## Try it
When a line of the entries below contains "black", it counts once; state how many such lines there are and nothing else.

(Scene change data)
□ □ □ □

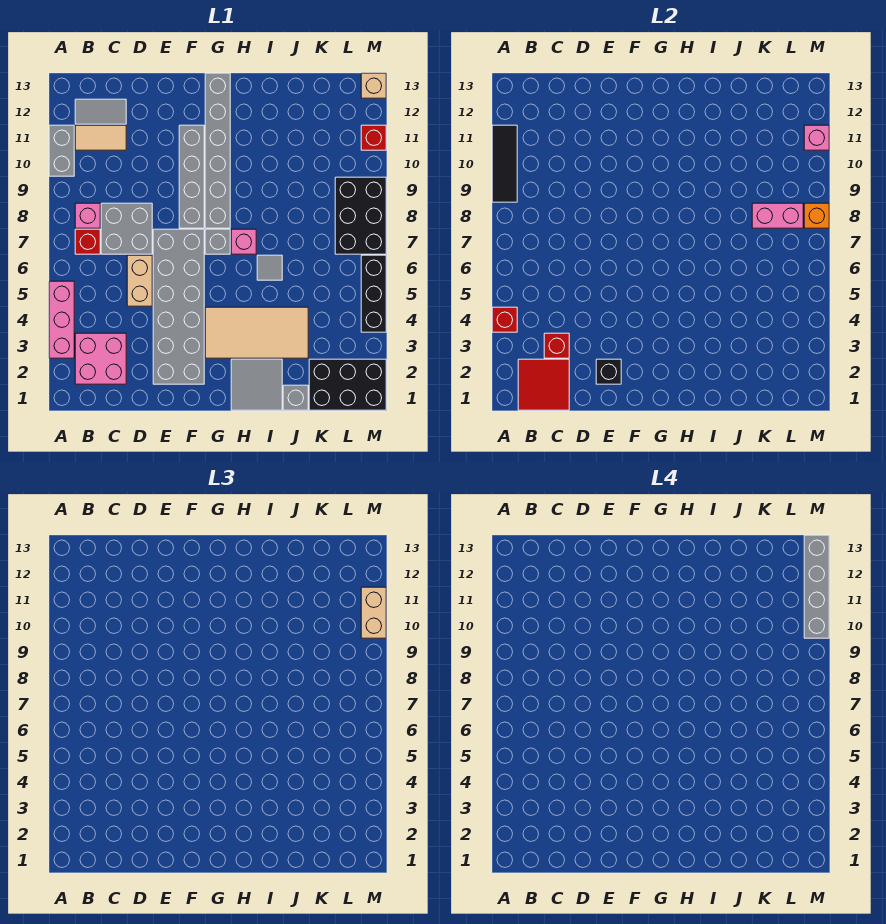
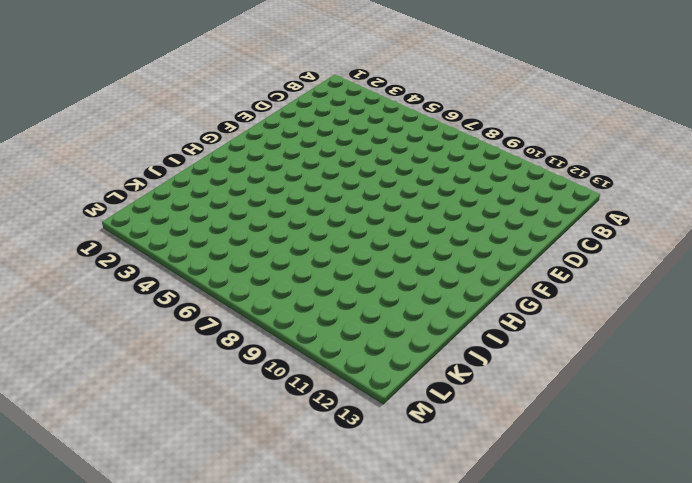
none -> pink brick A3:A5 level 1
none -> grey brick A10:A11 level 1
none -> pink brick B2:C3 level 1
none -> red brick B7 level 1

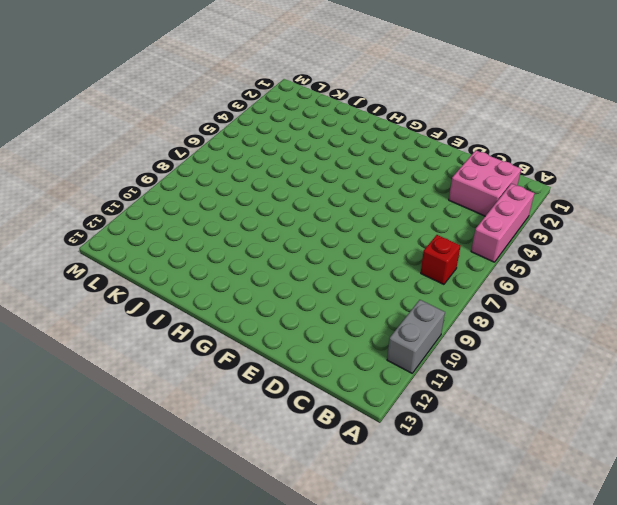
none -> pink brick B8 level 1
none -> tan tile B11:C11 level 1
none -> grey tile B12:C12 level 1
none -> grey brick C7:D8 level 1

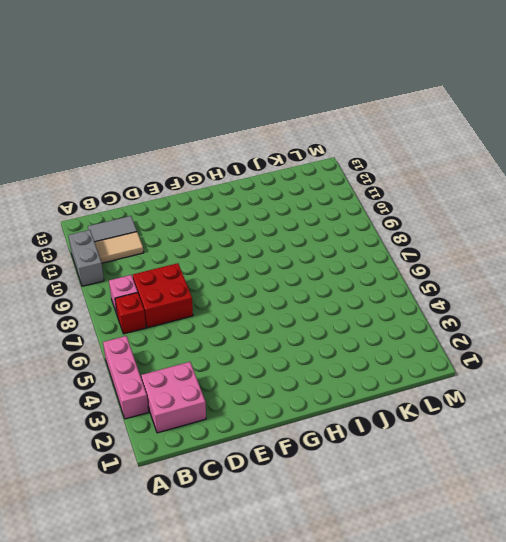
red brick C7:D8 level 1 -> grey brick C7:D8 level 1
none -> tan brick D5:D6 level 1
none -> grey brick E2:F7 level 1
none -> grey brick F8:F11 level 1
none -> tan tile G3:J4 level 1

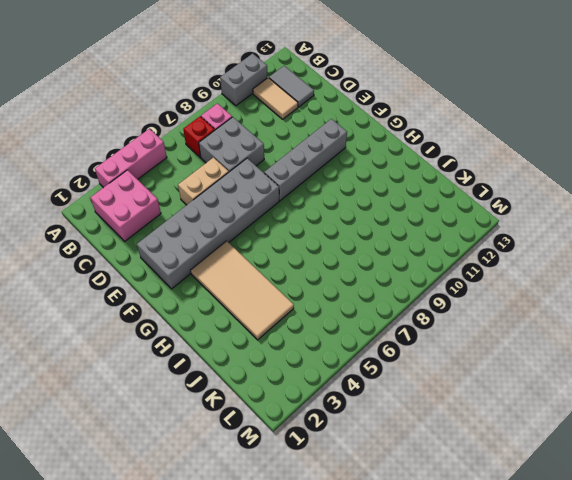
none -> grey brick G7 level 1
none -> grey brick G8:G13 level 1
none -> grey tile H1:I2 level 1
none -> pink brick H7 level 1

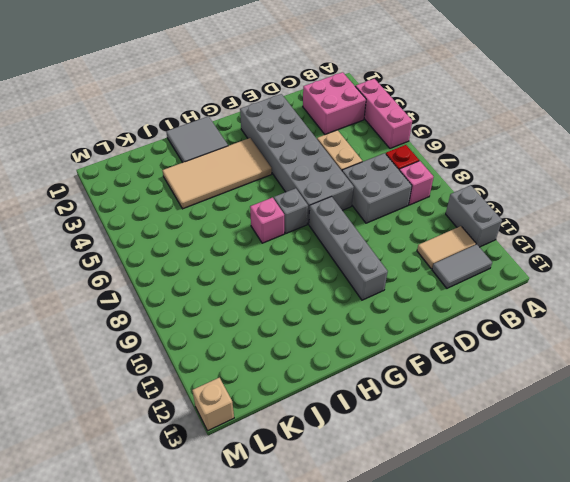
none -> grey brick G8:G13 level 1
none -> grey tile I6 level 1
none -> grey brick J1 level 1
none -> black brick K1:M2 level 1

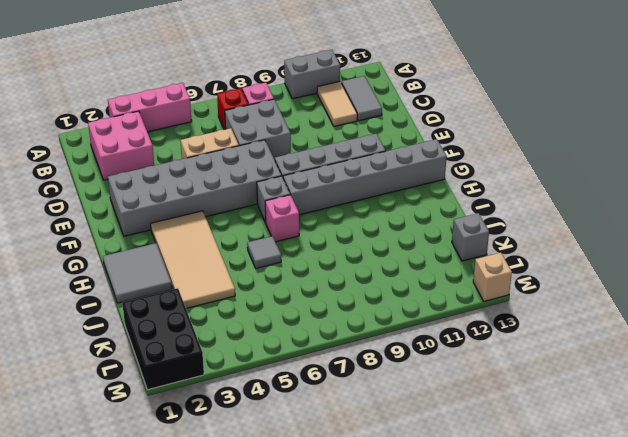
grey brick K13 level 1 -> grey brick J1 level 1
none -> black brick L7:M9 level 1
none -> black brick M4:M6 level 1
none -> red brick M11 level 1
none -> red brick A4 level 2

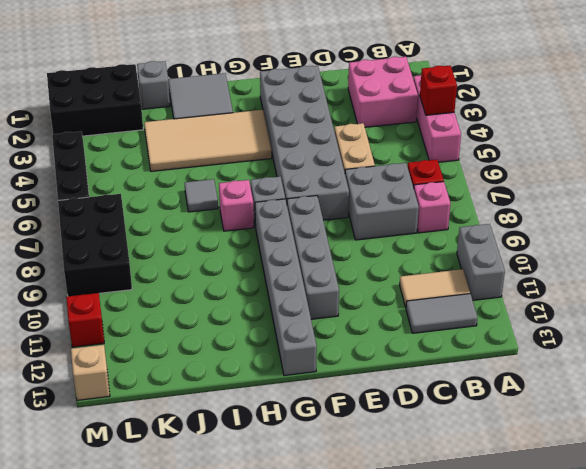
none -> black tile A9:A11 level 2
none -> red tile B1:C2 level 2
none -> red brick C3 level 2
none -> black brick E2 level 2

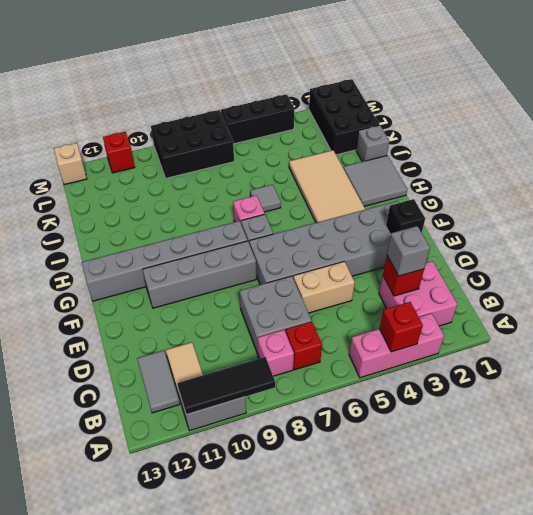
grey brick C3 level 3 -> none
none -> red tile B1:C2 level 2
none -> pink brick K8:L8 level 2
none -> orange brick M8 level 2
none -> pink brick M11 level 2

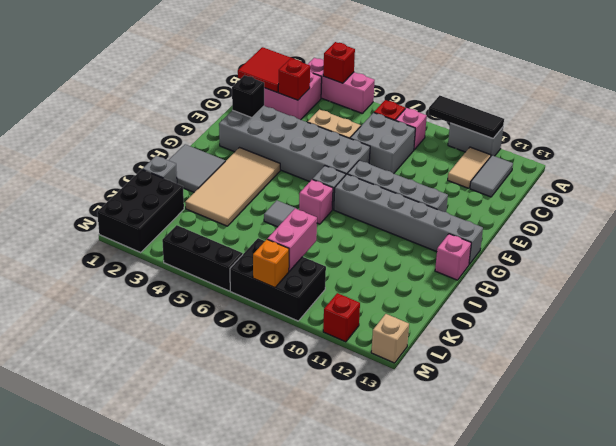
pink brick H13 level 1 -> pink brick M11 level 2
none -> tan brick M10:M11 level 3
none -> grey brick M10:M13 level 4

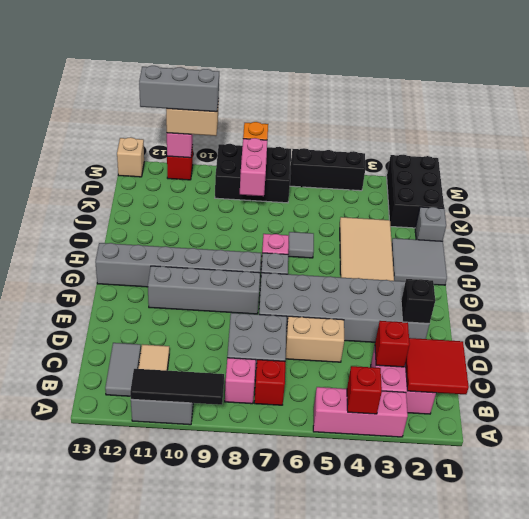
grey brick M10:M12 level 4 -> grey brick M10:M13 level 4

□ □ □ □

## Answer for the task
5